**Required action**. Set down word for word each line from the one containing "turquoise key: 1 -> 4" through the end of the records, both included. Do not copy any pictures.

==*==

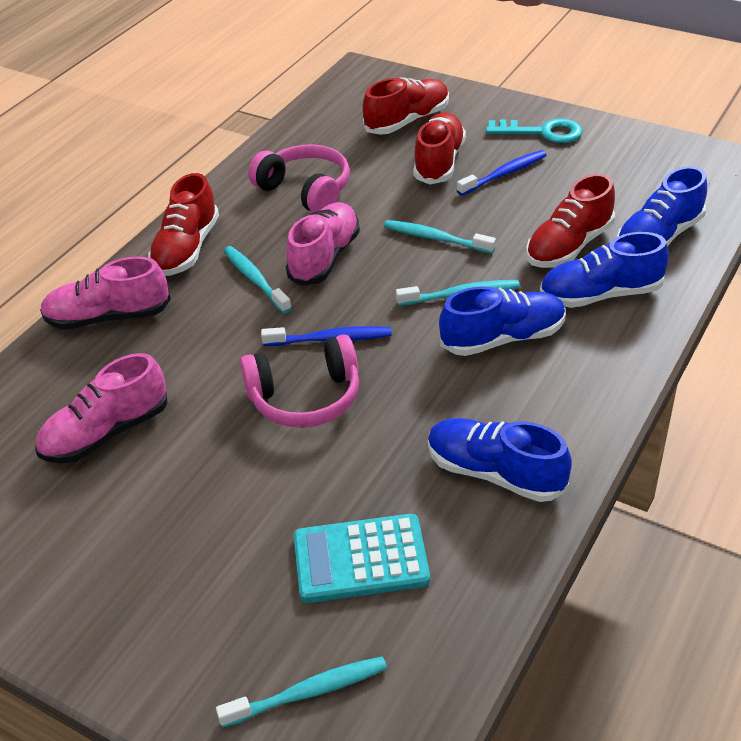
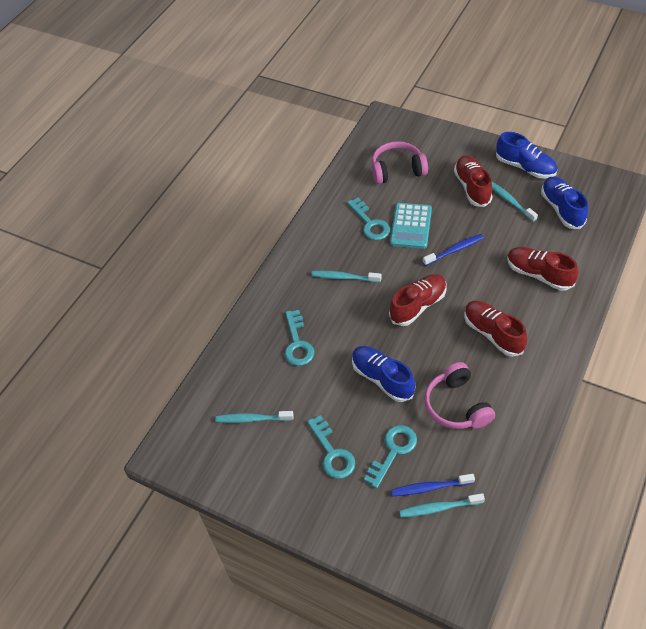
blue shoe: 4 -> 3
pink shoe: 3 -> 0
turquoise key: 1 -> 4

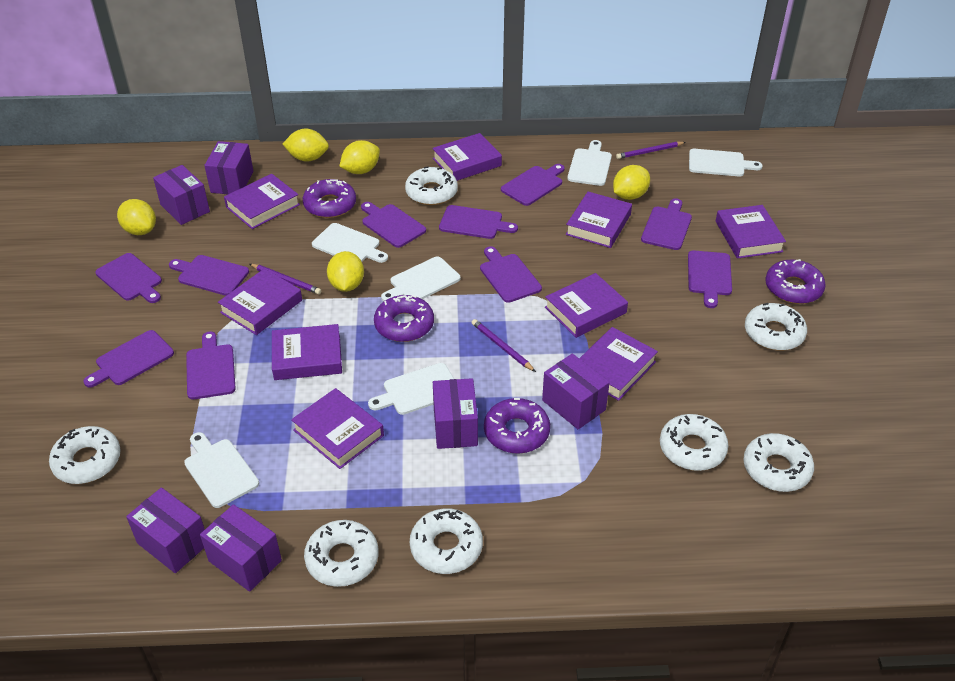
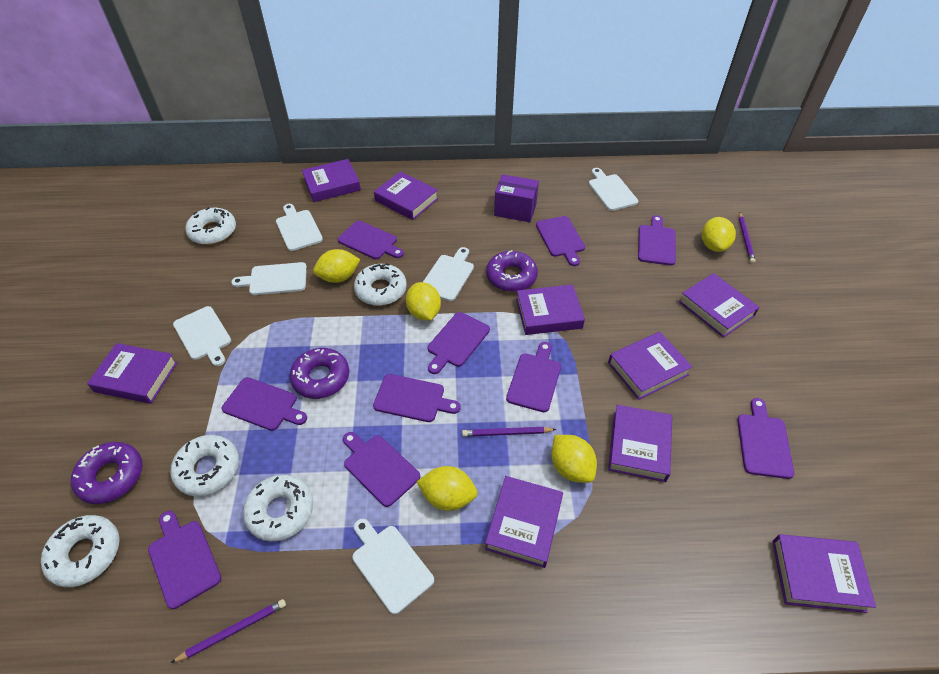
purple box: 6 -> 1
purple donut: 4 -> 3
white donut: 7 -> 5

==*==

**Output below**.
turquoise key: 1 -> 4

purple box: 6 -> 1
purple donut: 4 -> 3
white donut: 7 -> 5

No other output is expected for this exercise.